PROBLEM STATEMENT. Output exactly the lines from the line with "SCALE pin DT: TX -> none" through the end of the records below. Include nothing else.

(Before-and-after change data)
.....
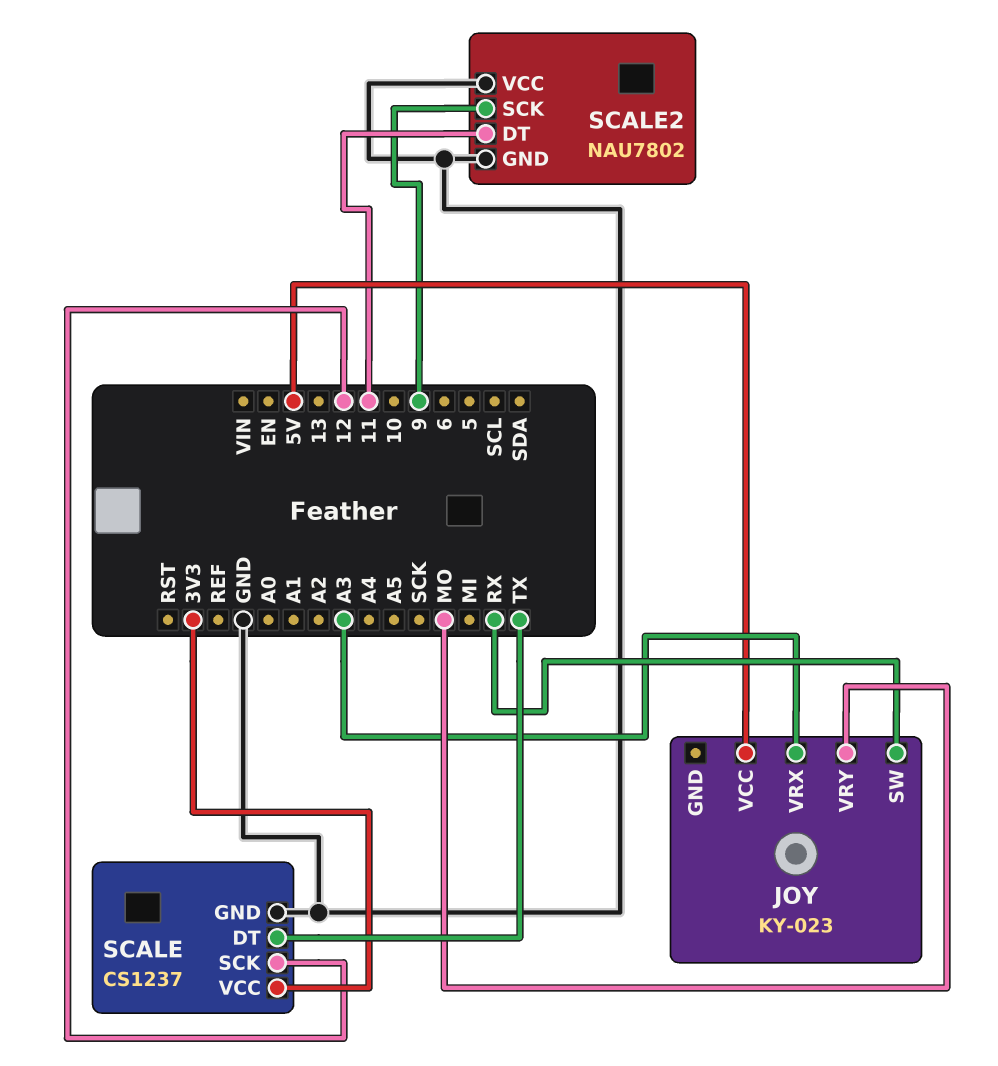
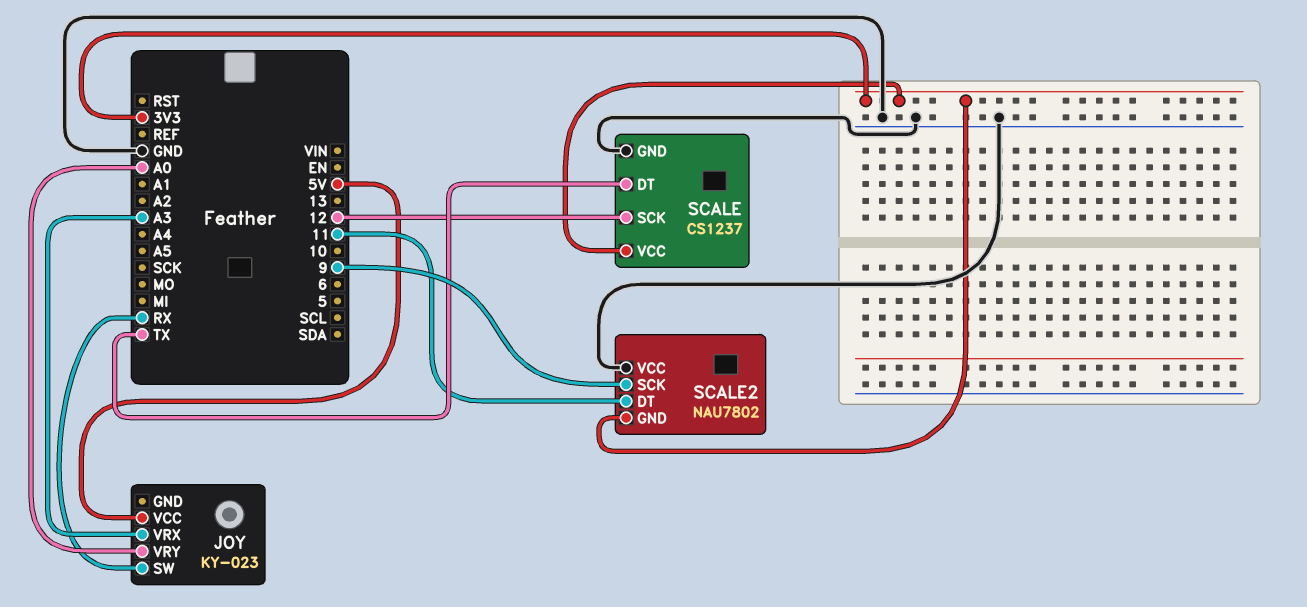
JOY pin VRY: MO -> A0
SCALE2 pin GND: GND -> 3V3

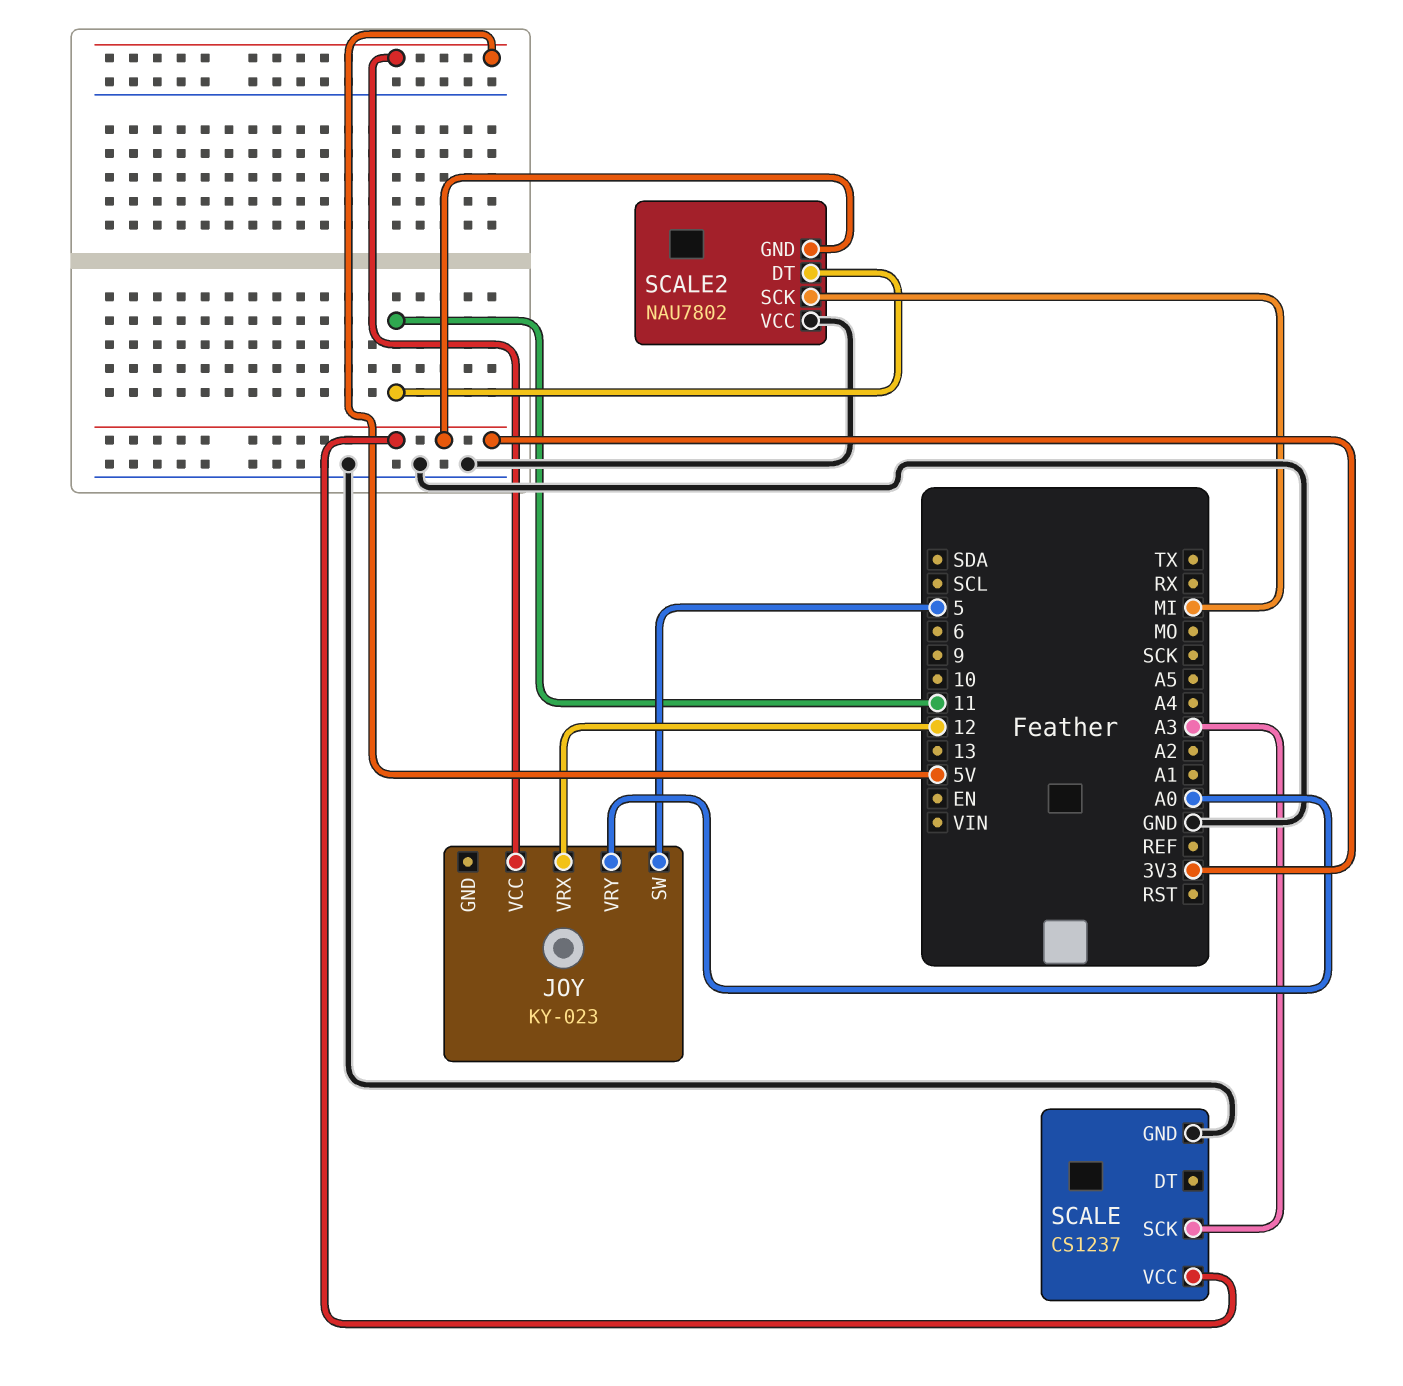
JOY pin SW: RX -> 5
JOY pin VRX: A3 -> 12
SCALE pin DT: TX -> none
SCALE pin SCK: 12 -> A3
SCALE2 pin SCK: 9 -> MI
.....
OUTPUT OF THE EXERCISE.
SCALE pin DT: TX -> none
SCALE pin SCK: 12 -> A3
SCALE2 pin SCK: 9 -> MI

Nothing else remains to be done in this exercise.